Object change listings

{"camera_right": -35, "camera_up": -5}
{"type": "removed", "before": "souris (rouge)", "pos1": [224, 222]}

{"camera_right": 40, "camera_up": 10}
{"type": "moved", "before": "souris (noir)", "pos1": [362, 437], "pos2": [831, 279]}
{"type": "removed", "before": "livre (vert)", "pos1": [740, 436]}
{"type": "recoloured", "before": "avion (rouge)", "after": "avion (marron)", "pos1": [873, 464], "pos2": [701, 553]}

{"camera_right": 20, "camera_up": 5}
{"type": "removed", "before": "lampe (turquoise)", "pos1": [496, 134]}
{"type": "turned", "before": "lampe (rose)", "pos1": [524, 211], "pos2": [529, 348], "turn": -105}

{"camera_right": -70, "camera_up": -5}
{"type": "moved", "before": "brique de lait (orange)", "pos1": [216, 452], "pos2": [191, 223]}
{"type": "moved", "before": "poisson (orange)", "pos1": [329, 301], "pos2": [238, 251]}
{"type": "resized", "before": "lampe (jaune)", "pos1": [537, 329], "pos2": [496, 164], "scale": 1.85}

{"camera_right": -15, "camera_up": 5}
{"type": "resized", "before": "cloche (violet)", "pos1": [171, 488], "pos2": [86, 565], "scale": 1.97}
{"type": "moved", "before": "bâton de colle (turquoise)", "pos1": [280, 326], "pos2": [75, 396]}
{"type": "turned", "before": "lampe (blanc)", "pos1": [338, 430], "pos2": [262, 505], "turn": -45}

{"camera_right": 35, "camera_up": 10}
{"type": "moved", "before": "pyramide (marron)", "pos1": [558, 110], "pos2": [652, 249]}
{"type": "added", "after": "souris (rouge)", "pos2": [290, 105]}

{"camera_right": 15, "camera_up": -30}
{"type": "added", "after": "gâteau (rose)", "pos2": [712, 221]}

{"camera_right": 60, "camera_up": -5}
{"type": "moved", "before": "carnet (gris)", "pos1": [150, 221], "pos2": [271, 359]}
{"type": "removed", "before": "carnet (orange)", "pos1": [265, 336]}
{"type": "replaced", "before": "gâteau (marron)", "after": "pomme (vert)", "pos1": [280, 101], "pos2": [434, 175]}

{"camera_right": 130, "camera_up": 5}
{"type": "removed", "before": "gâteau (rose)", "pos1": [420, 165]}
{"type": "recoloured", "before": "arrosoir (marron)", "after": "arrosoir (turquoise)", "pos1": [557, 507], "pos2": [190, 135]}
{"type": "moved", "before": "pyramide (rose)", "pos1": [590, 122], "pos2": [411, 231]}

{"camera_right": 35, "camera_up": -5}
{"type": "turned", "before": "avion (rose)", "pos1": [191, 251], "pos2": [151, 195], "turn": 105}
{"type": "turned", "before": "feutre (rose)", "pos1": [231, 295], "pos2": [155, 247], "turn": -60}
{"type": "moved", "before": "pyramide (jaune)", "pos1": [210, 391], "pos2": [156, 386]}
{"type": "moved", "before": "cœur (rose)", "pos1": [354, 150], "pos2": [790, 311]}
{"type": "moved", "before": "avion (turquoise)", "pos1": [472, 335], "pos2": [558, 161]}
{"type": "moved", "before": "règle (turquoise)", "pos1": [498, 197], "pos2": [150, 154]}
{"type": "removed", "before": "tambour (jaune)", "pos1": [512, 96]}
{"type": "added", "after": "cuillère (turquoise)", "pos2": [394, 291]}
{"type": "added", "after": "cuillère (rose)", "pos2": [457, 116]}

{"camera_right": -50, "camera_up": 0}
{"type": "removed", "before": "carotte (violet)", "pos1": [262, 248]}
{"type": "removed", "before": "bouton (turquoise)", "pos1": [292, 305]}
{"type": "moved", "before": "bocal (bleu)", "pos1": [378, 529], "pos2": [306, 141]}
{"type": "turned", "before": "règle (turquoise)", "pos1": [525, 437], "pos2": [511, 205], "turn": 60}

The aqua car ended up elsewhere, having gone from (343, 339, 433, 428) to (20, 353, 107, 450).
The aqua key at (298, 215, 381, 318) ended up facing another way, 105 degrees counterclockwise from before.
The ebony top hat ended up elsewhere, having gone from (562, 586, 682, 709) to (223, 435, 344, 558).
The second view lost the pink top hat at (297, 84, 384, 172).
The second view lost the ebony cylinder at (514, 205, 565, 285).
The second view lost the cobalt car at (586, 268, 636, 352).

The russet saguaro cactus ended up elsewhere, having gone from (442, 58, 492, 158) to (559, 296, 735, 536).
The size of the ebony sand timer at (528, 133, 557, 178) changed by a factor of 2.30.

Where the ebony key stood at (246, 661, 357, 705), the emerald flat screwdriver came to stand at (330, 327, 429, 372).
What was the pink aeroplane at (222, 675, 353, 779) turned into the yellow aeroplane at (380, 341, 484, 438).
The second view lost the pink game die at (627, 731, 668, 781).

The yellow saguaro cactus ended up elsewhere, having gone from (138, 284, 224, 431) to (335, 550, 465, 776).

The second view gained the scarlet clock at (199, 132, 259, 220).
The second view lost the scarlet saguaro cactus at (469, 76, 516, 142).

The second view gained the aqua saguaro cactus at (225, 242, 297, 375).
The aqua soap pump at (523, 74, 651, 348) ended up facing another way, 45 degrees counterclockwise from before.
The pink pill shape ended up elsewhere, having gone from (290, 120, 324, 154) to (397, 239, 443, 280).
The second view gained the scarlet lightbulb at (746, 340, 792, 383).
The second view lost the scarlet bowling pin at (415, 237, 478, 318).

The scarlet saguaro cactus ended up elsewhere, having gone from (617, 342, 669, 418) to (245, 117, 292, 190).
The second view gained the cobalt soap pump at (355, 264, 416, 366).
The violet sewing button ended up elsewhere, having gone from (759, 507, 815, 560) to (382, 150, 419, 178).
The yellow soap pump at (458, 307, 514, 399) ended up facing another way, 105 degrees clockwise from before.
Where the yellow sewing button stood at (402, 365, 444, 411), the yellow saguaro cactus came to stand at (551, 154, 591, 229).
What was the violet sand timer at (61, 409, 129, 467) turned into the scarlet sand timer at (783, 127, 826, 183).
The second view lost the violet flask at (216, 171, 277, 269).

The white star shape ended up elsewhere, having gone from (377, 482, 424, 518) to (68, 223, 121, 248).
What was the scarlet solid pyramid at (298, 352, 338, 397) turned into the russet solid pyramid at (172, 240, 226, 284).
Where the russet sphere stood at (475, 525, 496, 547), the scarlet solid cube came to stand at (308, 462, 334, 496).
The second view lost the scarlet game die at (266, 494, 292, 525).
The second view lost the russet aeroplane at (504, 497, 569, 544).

▶ **Work request**
Only the number is required: state how many lines of the entries hold the word "souris".

▶ **Result**
3